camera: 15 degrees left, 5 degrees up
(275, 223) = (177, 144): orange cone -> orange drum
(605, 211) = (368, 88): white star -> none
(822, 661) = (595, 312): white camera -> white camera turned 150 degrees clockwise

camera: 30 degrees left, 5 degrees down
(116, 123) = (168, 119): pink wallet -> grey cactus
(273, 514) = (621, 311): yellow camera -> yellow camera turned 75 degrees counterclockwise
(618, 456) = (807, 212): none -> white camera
---
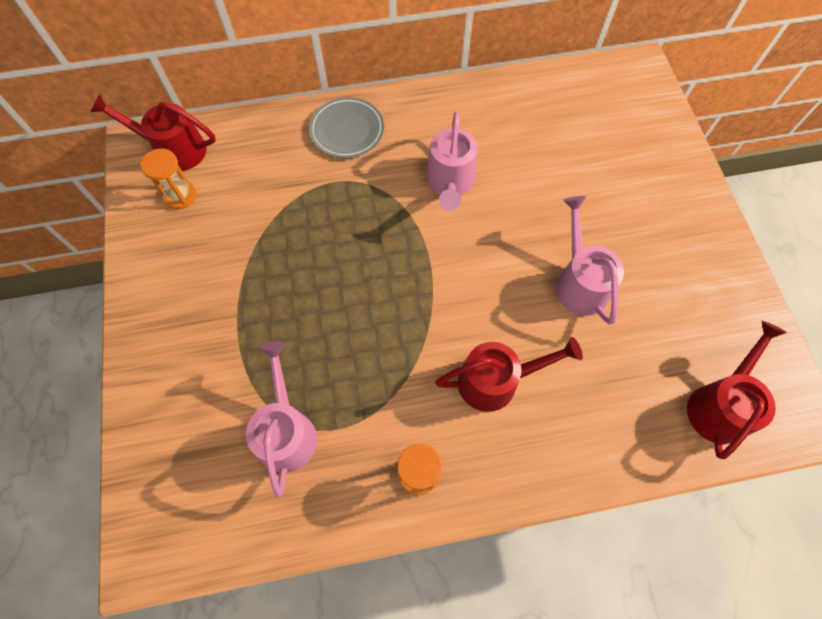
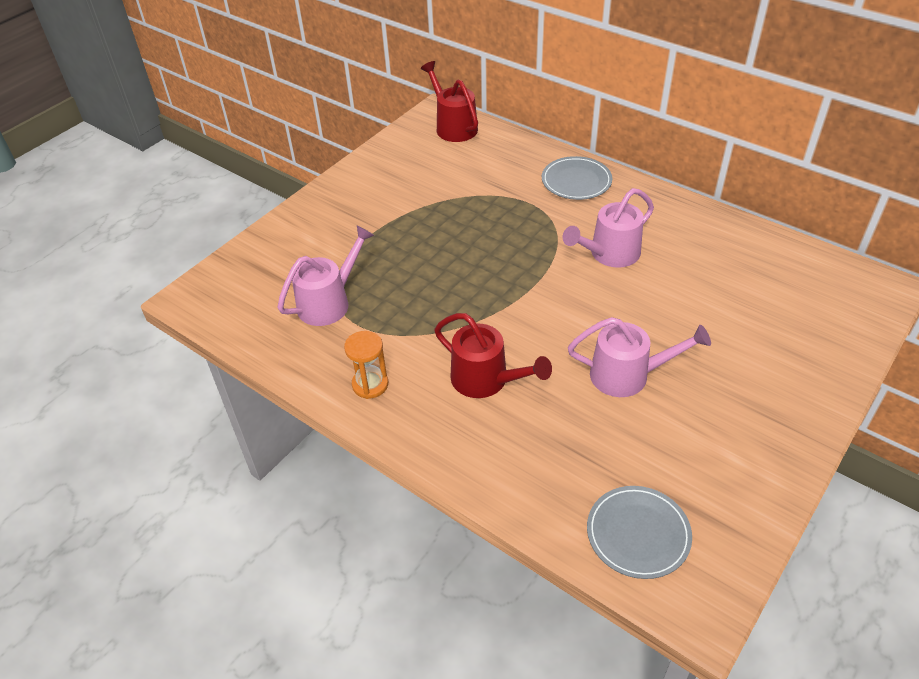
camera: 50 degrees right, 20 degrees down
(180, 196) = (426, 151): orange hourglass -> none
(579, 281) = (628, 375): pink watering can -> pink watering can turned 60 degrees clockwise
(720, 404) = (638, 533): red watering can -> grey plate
==
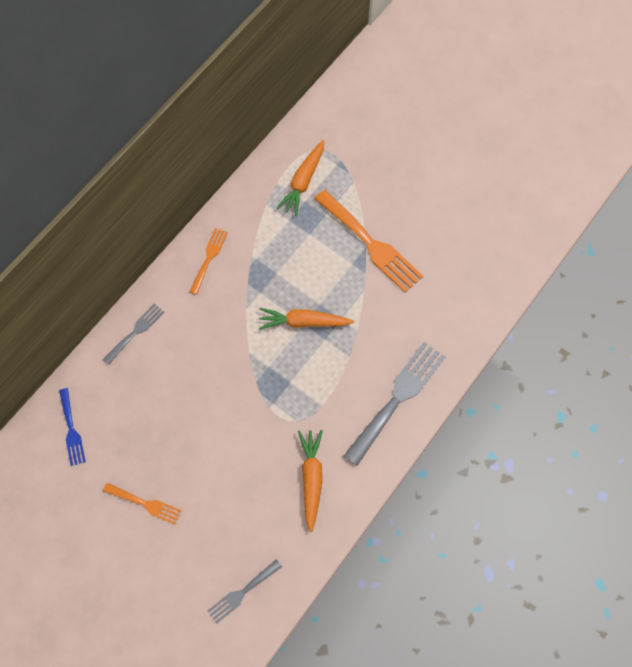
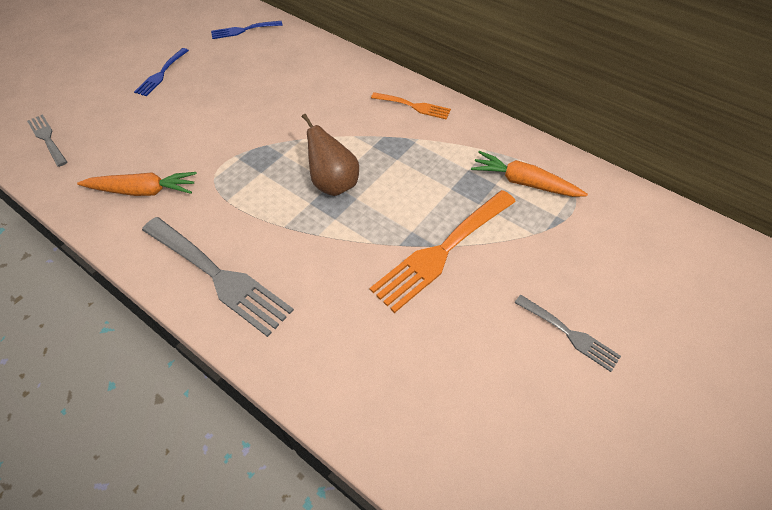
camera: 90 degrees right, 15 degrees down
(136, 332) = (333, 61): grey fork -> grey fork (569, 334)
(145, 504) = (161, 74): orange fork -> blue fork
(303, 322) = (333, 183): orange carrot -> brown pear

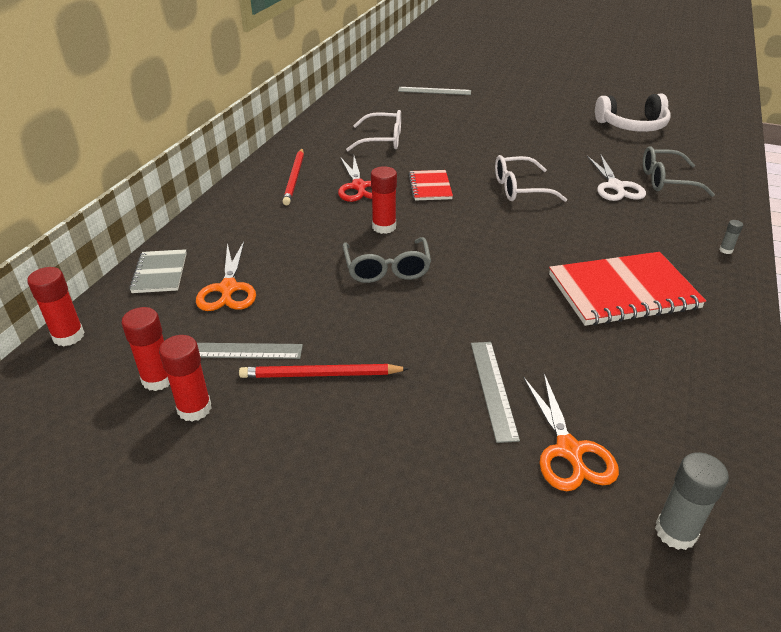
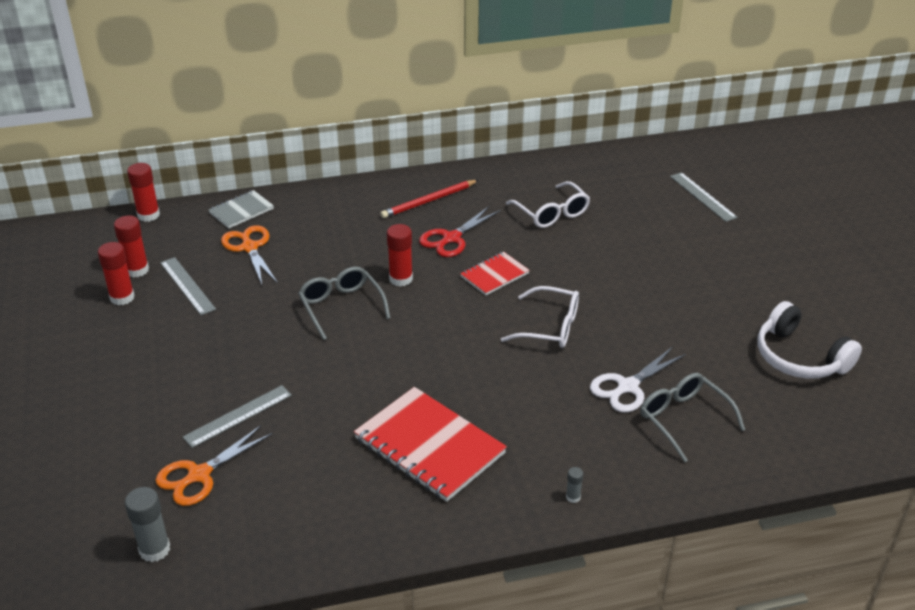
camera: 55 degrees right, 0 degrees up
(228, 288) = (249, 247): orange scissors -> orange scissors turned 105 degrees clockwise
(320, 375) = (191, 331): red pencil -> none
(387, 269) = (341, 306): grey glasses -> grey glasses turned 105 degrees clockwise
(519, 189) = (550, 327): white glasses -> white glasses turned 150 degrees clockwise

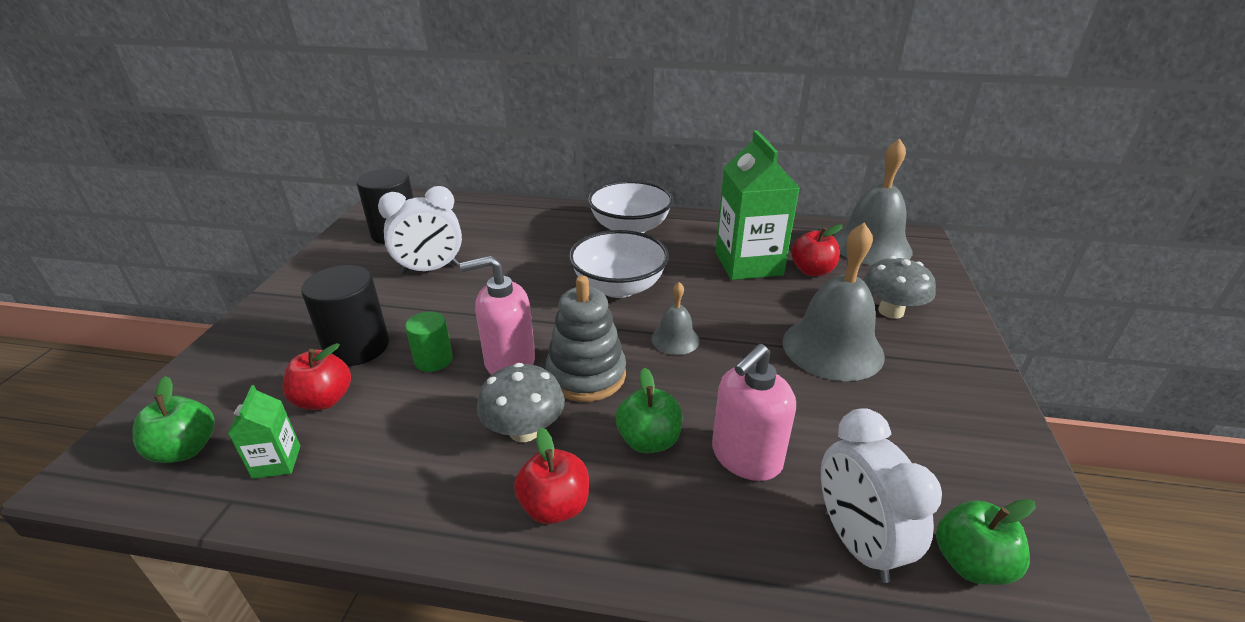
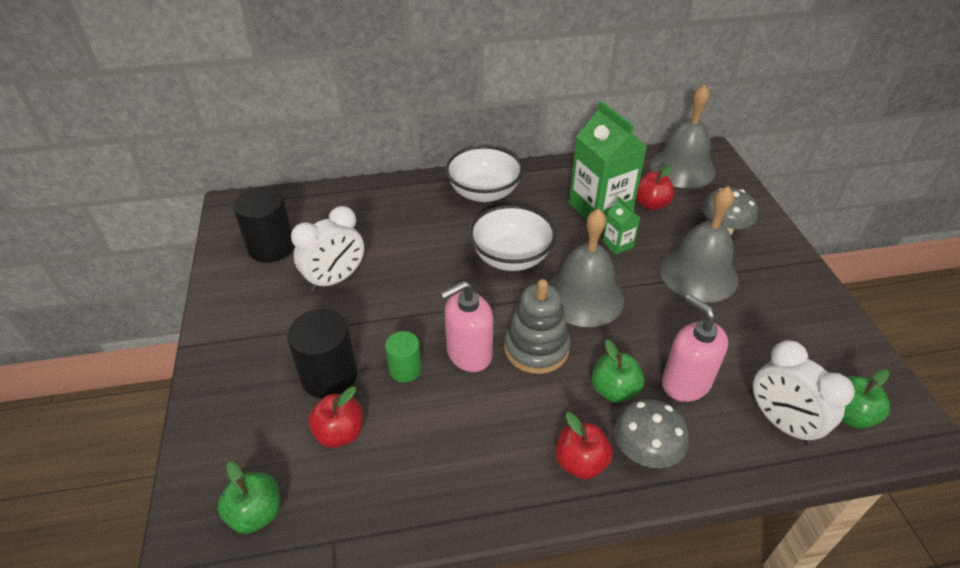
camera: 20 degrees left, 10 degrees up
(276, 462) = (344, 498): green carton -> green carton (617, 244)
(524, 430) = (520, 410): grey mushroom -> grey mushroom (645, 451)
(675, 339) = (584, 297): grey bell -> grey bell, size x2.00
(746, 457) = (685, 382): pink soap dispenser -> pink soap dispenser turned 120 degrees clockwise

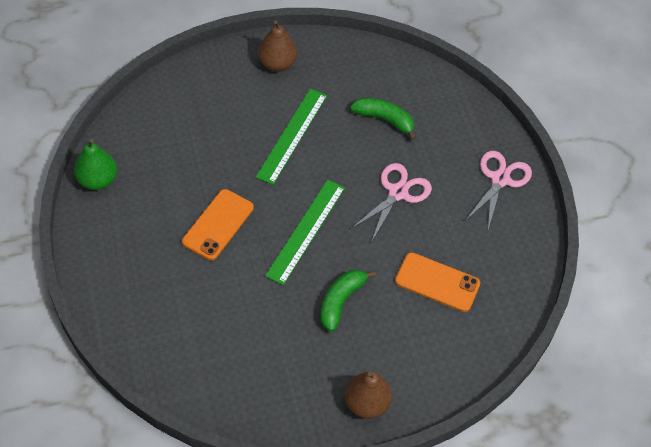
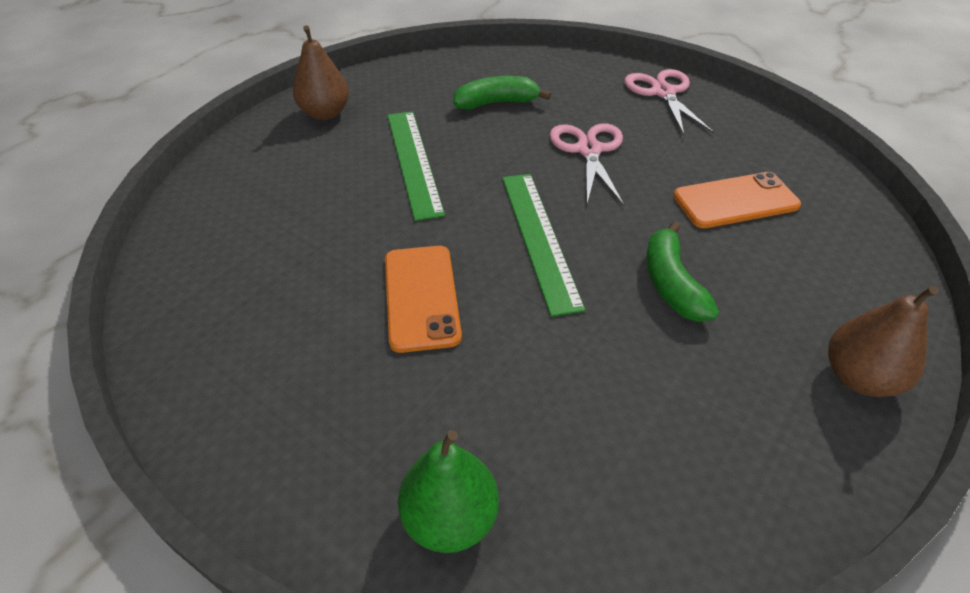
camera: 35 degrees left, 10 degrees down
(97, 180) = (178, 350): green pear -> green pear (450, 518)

_Action item_: Copy each line of the listing that contains "pear".

_Solution to this problem_:
(303, 322) = (333, 183): orange carrot -> brown pear
(97, 180) = (178, 350): green pear -> green pear (450, 518)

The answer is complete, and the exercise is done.